_EXERCISE INSTRUCTIONS:_ Please retype every entry, keeping each one exactly as written.

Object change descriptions
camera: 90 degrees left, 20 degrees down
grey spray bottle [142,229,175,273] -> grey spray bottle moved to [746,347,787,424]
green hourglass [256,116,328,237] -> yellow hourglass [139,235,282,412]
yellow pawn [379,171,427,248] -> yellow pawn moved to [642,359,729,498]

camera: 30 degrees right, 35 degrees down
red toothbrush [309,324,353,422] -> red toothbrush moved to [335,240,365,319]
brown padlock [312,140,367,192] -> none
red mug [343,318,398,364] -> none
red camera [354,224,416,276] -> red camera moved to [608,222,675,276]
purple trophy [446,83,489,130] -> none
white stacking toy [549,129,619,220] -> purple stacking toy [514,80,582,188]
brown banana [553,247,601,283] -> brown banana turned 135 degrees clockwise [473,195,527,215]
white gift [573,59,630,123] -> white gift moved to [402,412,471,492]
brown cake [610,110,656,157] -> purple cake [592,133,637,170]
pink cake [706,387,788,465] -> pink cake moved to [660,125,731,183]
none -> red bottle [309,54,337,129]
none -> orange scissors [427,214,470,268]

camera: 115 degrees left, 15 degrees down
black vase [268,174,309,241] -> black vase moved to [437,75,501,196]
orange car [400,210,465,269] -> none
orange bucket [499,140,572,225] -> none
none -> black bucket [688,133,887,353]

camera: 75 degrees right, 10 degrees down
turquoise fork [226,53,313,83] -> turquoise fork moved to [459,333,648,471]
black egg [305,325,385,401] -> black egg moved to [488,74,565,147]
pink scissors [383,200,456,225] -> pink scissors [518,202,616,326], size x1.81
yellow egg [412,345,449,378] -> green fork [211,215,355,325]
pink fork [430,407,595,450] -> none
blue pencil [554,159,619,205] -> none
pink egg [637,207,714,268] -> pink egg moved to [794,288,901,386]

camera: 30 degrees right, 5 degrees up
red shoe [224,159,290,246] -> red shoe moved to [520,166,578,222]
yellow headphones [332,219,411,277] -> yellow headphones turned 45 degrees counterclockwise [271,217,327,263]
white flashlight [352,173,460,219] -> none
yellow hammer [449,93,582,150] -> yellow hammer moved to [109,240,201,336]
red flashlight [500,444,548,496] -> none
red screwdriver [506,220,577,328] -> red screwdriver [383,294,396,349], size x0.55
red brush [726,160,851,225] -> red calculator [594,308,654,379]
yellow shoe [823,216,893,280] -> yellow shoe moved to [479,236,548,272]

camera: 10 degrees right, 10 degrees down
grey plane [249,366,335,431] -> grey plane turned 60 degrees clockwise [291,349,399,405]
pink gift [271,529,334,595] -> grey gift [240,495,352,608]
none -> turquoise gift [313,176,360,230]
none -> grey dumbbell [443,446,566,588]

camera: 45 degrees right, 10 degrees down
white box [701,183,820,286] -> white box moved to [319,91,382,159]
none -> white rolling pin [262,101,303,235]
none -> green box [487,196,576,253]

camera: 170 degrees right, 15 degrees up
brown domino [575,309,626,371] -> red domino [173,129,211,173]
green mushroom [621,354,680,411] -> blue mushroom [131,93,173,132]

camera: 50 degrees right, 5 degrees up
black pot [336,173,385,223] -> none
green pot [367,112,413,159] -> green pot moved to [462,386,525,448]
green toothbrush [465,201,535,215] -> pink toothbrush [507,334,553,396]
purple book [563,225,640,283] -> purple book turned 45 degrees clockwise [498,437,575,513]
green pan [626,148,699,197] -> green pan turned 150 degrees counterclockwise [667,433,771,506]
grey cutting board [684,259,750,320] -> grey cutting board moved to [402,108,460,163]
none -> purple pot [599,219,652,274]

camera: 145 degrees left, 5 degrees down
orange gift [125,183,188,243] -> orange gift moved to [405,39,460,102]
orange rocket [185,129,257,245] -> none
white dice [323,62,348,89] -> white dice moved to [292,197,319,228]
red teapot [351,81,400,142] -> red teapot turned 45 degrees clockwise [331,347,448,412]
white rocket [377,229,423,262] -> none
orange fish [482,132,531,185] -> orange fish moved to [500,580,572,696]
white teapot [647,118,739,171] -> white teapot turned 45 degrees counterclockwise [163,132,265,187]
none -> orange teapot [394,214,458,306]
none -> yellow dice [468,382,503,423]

_YOUR RESPONSE:_
camera: 90 degrees left, 20 degrees down
grey spray bottle [142,229,175,273] -> grey spray bottle moved to [746,347,787,424]
green hourglass [256,116,328,237] -> yellow hourglass [139,235,282,412]
yellow pawn [379,171,427,248] -> yellow pawn moved to [642,359,729,498]

camera: 30 degrees right, 35 degrees down
red toothbrush [309,324,353,422] -> red toothbrush moved to [335,240,365,319]
brown padlock [312,140,367,192] -> none
red mug [343,318,398,364] -> none
red camera [354,224,416,276] -> red camera moved to [608,222,675,276]
purple trophy [446,83,489,130] -> none
white stacking toy [549,129,619,220] -> purple stacking toy [514,80,582,188]
brown banana [553,247,601,283] -> brown banana turned 135 degrees clockwise [473,195,527,215]
white gift [573,59,630,123] -> white gift moved to [402,412,471,492]
brown cake [610,110,656,157] -> purple cake [592,133,637,170]
pink cake [706,387,788,465] -> pink cake moved to [660,125,731,183]
none -> red bottle [309,54,337,129]
none -> orange scissors [427,214,470,268]

camera: 115 degrees left, 15 degrees down
black vase [268,174,309,241] -> black vase moved to [437,75,501,196]
orange car [400,210,465,269] -> none
orange bucket [499,140,572,225] -> none
none -> black bucket [688,133,887,353]

camera: 75 degrees right, 10 degrees down
turquoise fork [226,53,313,83] -> turquoise fork moved to [459,333,648,471]
black egg [305,325,385,401] -> black egg moved to [488,74,565,147]
pink scissors [383,200,456,225] -> pink scissors [518,202,616,326], size x1.81
yellow egg [412,345,449,378] -> green fork [211,215,355,325]
pink fork [430,407,595,450] -> none
blue pencil [554,159,619,205] -> none
pink egg [637,207,714,268] -> pink egg moved to [794,288,901,386]

camera: 30 degrees right, 5 degrees up
red shoe [224,159,290,246] -> red shoe moved to [520,166,578,222]
yellow headphones [332,219,411,277] -> yellow headphones turned 45 degrees counterclockwise [271,217,327,263]
white flashlight [352,173,460,219] -> none
yellow hammer [449,93,582,150] -> yellow hammer moved to [109,240,201,336]
red flashlight [500,444,548,496] -> none
red screwdriver [506,220,577,328] -> red screwdriver [383,294,396,349], size x0.55
red brush [726,160,851,225] -> red calculator [594,308,654,379]
yellow shoe [823,216,893,280] -> yellow shoe moved to [479,236,548,272]

camera: 10 degrees right, 10 degrees down
grey plane [249,366,335,431] -> grey plane turned 60 degrees clockwise [291,349,399,405]
pink gift [271,529,334,595] -> grey gift [240,495,352,608]
none -> turquoise gift [313,176,360,230]
none -> grey dumbbell [443,446,566,588]

camera: 45 degrees right, 10 degrees down
white box [701,183,820,286] -> white box moved to [319,91,382,159]
none -> white rolling pin [262,101,303,235]
none -> green box [487,196,576,253]

camera: 170 degrees right, 15 degrees up
brown domino [575,309,626,371] -> red domino [173,129,211,173]
green mushroom [621,354,680,411] -> blue mushroom [131,93,173,132]

camera: 50 degrees right, 5 degrees up
black pot [336,173,385,223] -> none
green pot [367,112,413,159] -> green pot moved to [462,386,525,448]
green toothbrush [465,201,535,215] -> pink toothbrush [507,334,553,396]
purple book [563,225,640,283] -> purple book turned 45 degrees clockwise [498,437,575,513]
green pan [626,148,699,197] -> green pan turned 150 degrees counterclockwise [667,433,771,506]
grey cutting board [684,259,750,320] -> grey cutting board moved to [402,108,460,163]
none -> purple pot [599,219,652,274]

camera: 145 degrees left, 5 degrees down
orange gift [125,183,188,243] -> orange gift moved to [405,39,460,102]
orange rocket [185,129,257,245] -> none
white dice [323,62,348,89] -> white dice moved to [292,197,319,228]
red teapot [351,81,400,142] -> red teapot turned 45 degrees clockwise [331,347,448,412]
white rocket [377,229,423,262] -> none
orange fish [482,132,531,185] -> orange fish moved to [500,580,572,696]
white teapot [647,118,739,171] -> white teapot turned 45 degrees counterclockwise [163,132,265,187]
none -> orange teapot [394,214,458,306]
none -> yellow dice [468,382,503,423]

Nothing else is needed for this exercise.